Could you return all of the records exactly, minus their images?

[Per-object polygon outlines]
↓

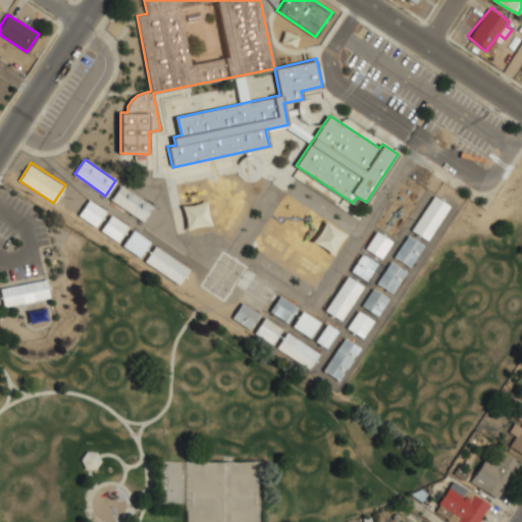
[(112,199),(143,220),(153,205),(122,184),(112,199)]
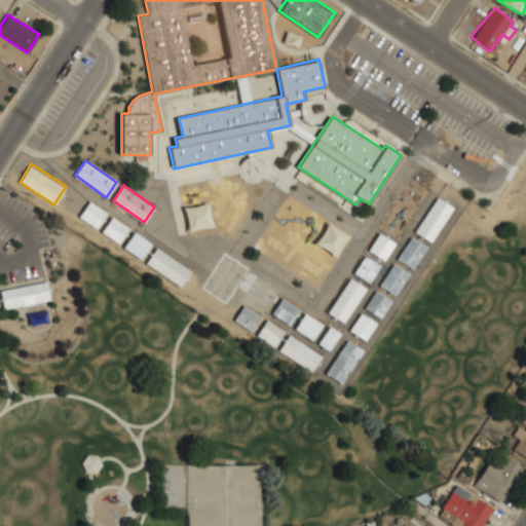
[(413,230),(429,241),(452,208),(436,196),(413,230)]
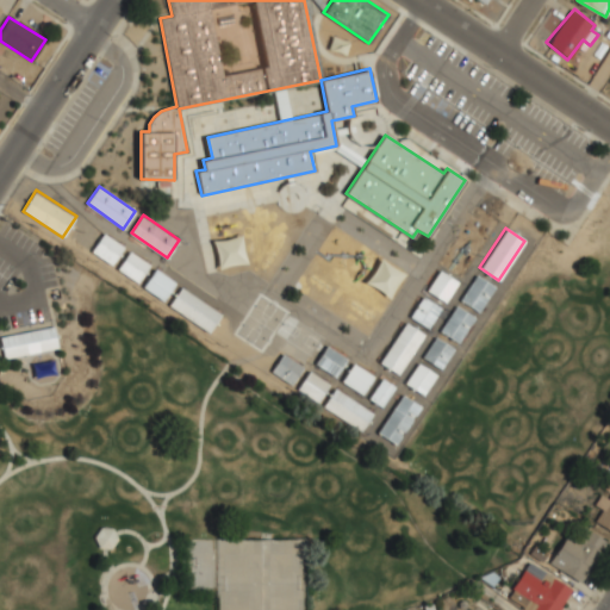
[(93,250),(112,265),(124,247),(105,232),(93,250)]
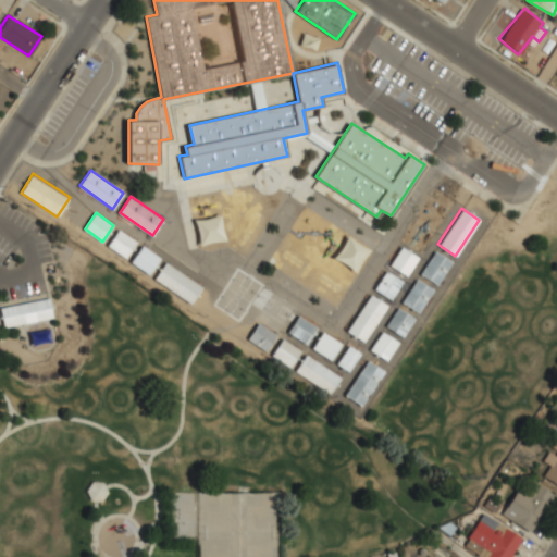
[(223,240),(221,217),(197,219),(199,244),(223,240)]
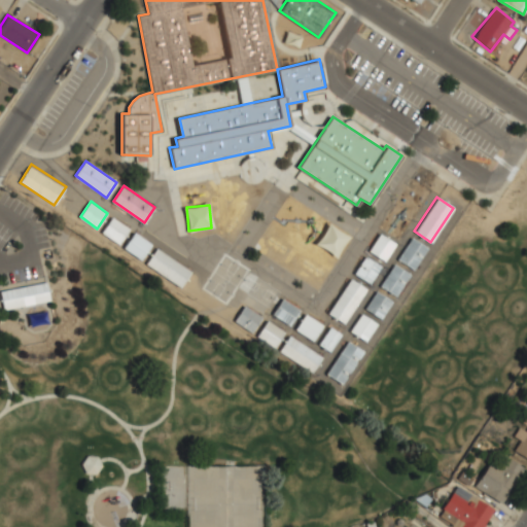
[(112,217),(130,229),(119,244),(102,233),(112,217)]
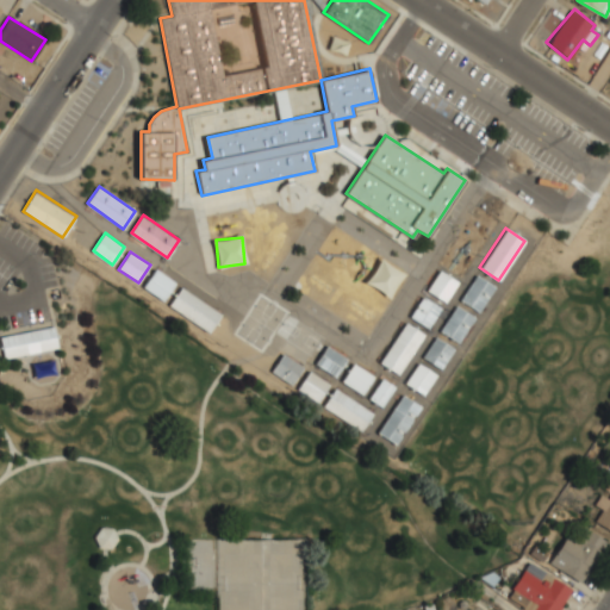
[(143,285),(162,299),(174,282),(155,268),(143,285)]
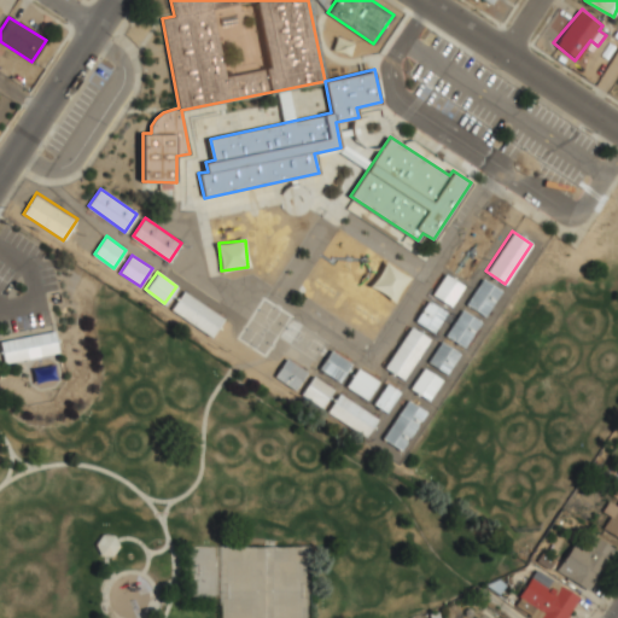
[(432,293),(452,305),(465,285),(447,273),(432,293)]
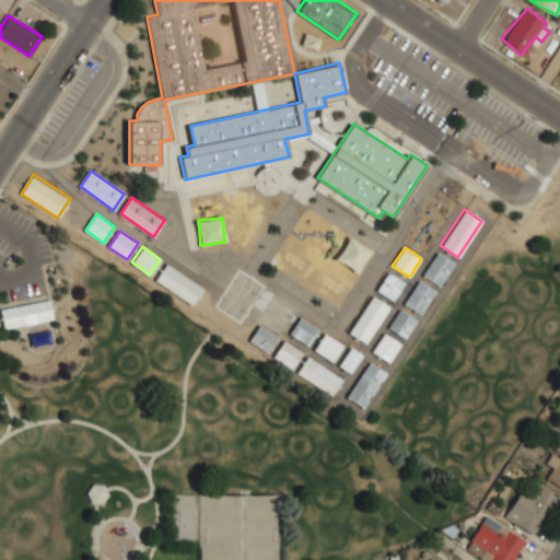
[(421,275),(438,286),(453,264),(435,253),(421,275)]
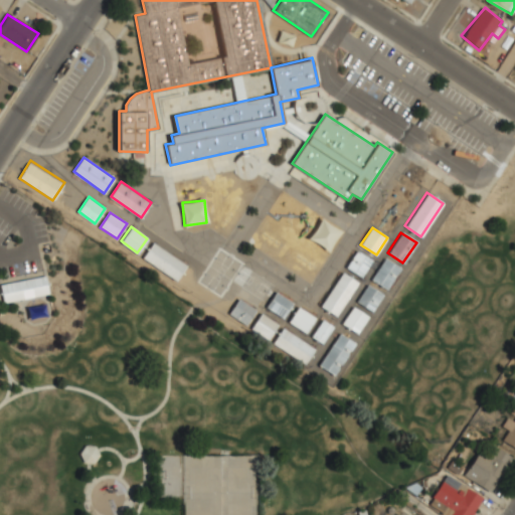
[(143,256),(175,281),(186,266),(154,241),(143,256)]
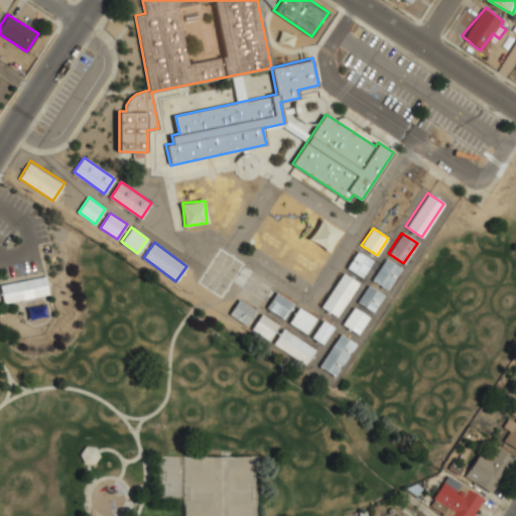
[(347,267),(361,277),(373,260),(358,250),(347,267)]
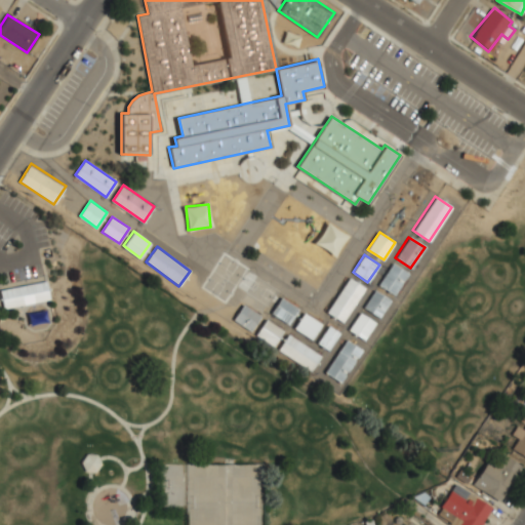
[(378,284),(394,294),(408,274),(393,264),(378,284)]
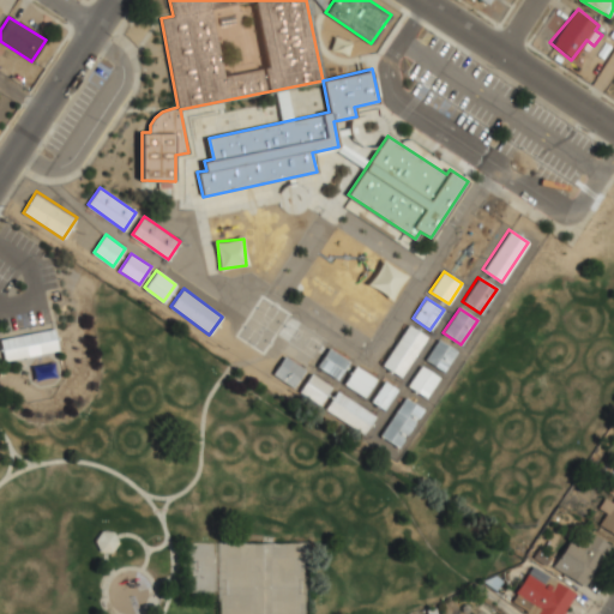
[(381,363),(401,375),(427,337),(408,324),(381,363)]
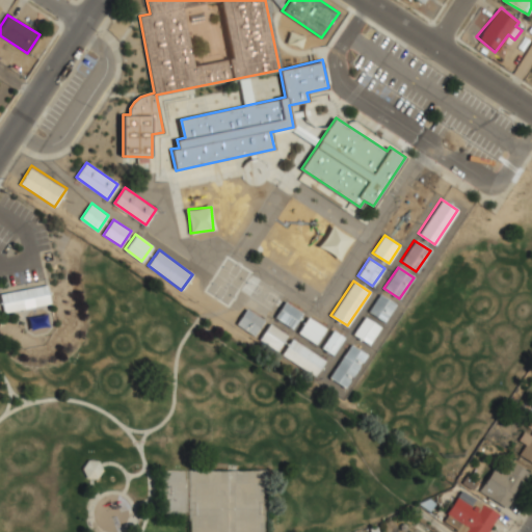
[(0,291),(0,296),(3,312),(50,302),(46,283),(0,291)]
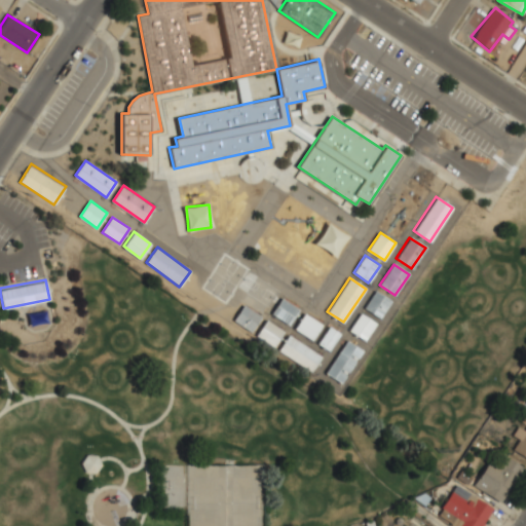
[(363,307),(380,317),(390,300),(374,290),(363,307)]
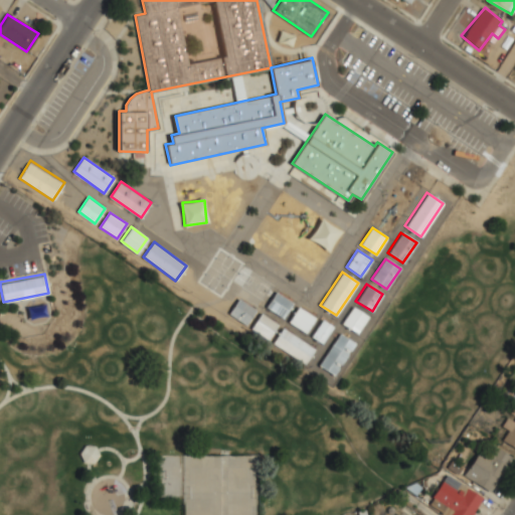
[(267,306),(283,317),(293,303),(277,292),(267,306)]
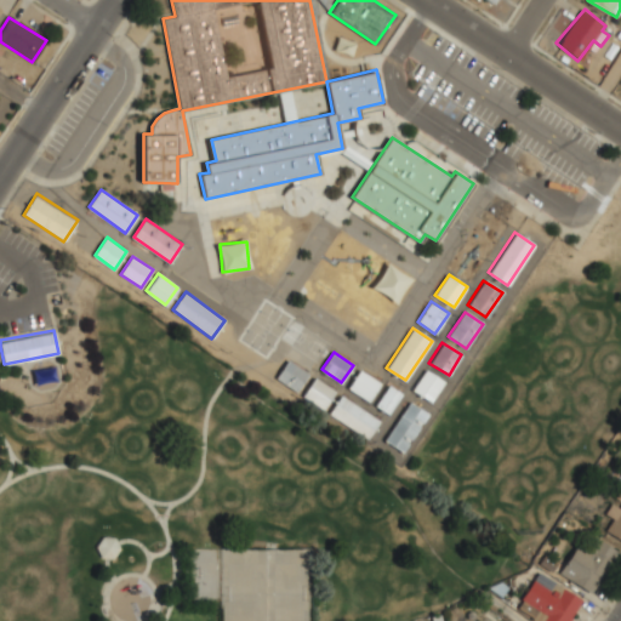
[(277,377),(296,392),(308,374),(289,360),(277,377)]
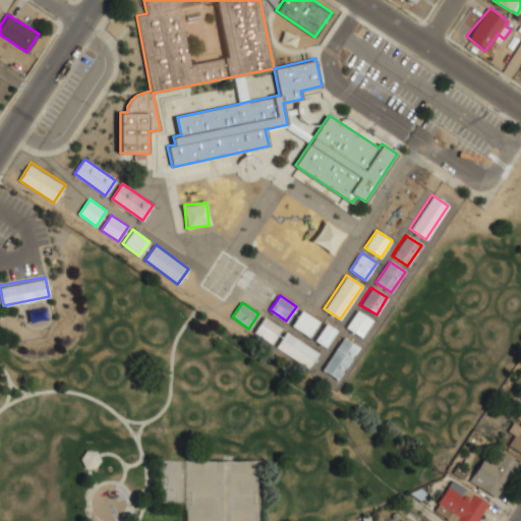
[(291,325),(308,336),(319,321),(301,309),(291,325)]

↑

**Solved exercise:**
[(112,199),(143,220),(153,205),(122,184),(112,199)]
[(413,230),(429,241),(452,208),(436,196),(413,230)]
[(93,250),(112,265),(124,247),(105,232),(93,250)]
[(223,240),(221,217),(197,219),(199,244),(223,240)]
[(112,217),(130,229),(119,244),(102,233),(112,217)]
[(143,285),(162,299),(174,282),(155,268),(143,285)]
[(432,293),(452,305),(465,285),(447,273),(432,293)]
[(421,275),(438,286),(453,264),(435,253),(421,275)]
[(143,256),(175,281),(186,266),(154,241),(143,256)]
[(347,267),(361,277),(373,260),(358,250),(347,267)]
[(378,284),(394,294),(408,274),(393,264),(378,284)]
[(381,363),(401,375),(427,337),(408,324),(381,363)]
[(0,291),(0,296),(3,312),(50,302),(46,283),(0,291)]
[(363,307),(380,317),(390,300),(374,290),(363,307)]
[(267,306),(283,317),(293,303),(277,292),(267,306)]
[(277,377),(296,392),(308,374),(289,360),(277,377)]
[(291,325),(308,336),(319,321),(301,309),(291,325)]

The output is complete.